## WORK REQUIRED
Your task is to transcribe the entries below exactly, beginning with the line containing "R3: 4.7k (GND, N27) -> 47k (GND, N27)" and ending with the final line, and to add nothing else.

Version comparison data

···

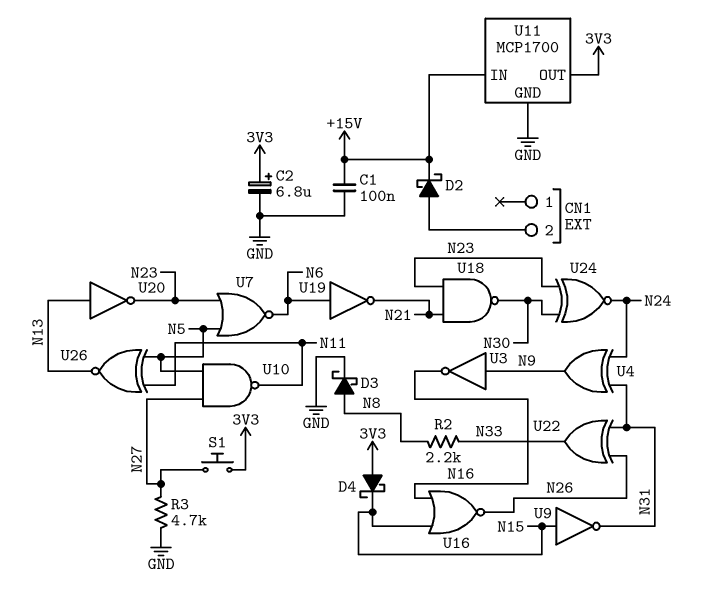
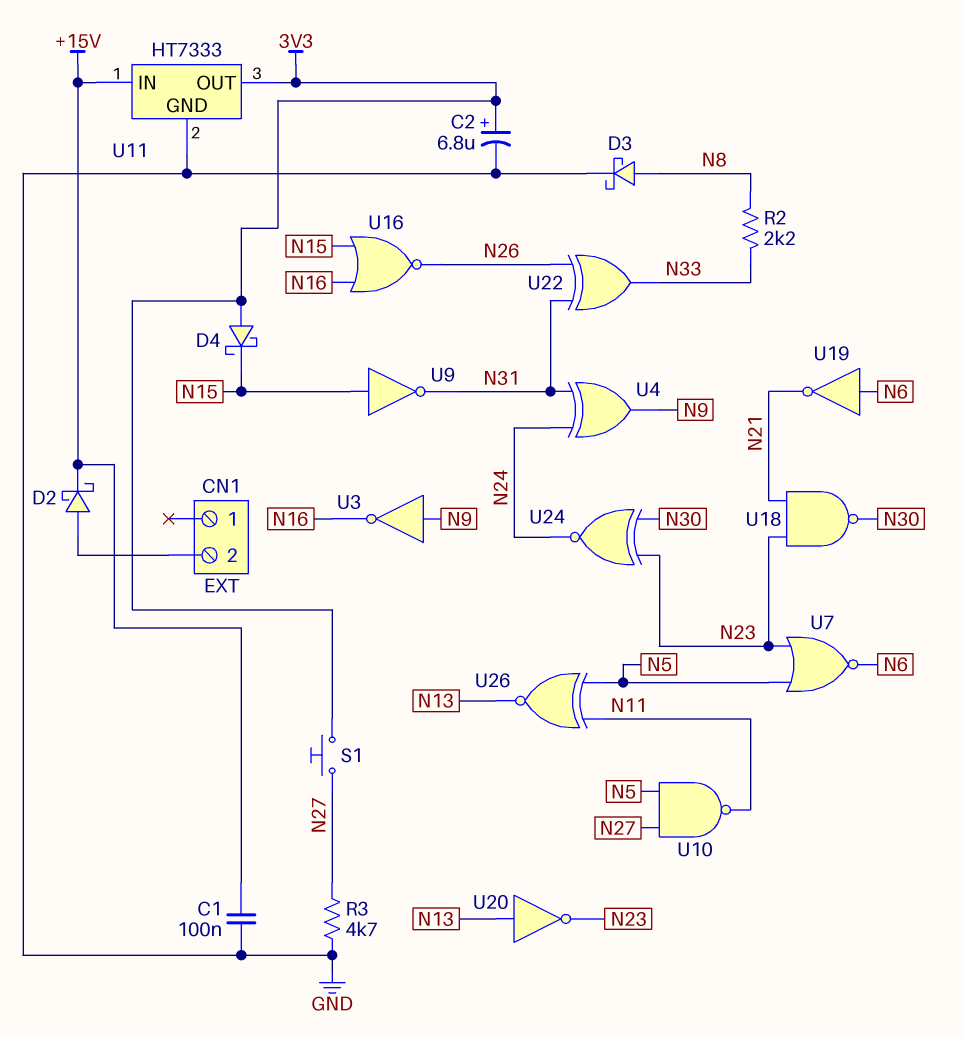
U11: MCP1700 -> HT7333

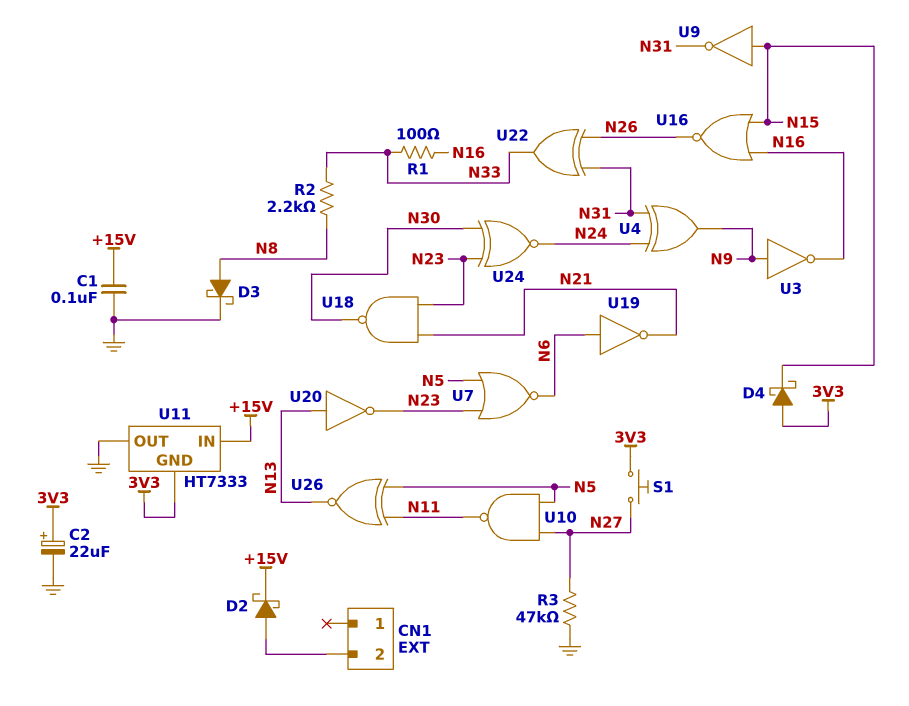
C2: 6.8uF (plus 3V3, minus GND) -> 22uF (plus 3V3, minus GND)
R1: none -> 100 (N16, N33)
R3: 4.7k (GND, N27) -> 47k (GND, N27)
U11 pin GND: GND -> 3V3
U11 pin OUT: 3V3 -> GND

···

## ANSWER SPACE
R3: 4.7k (GND, N27) -> 47k (GND, N27)
U11 pin GND: GND -> 3V3
U11 pin OUT: 3V3 -> GND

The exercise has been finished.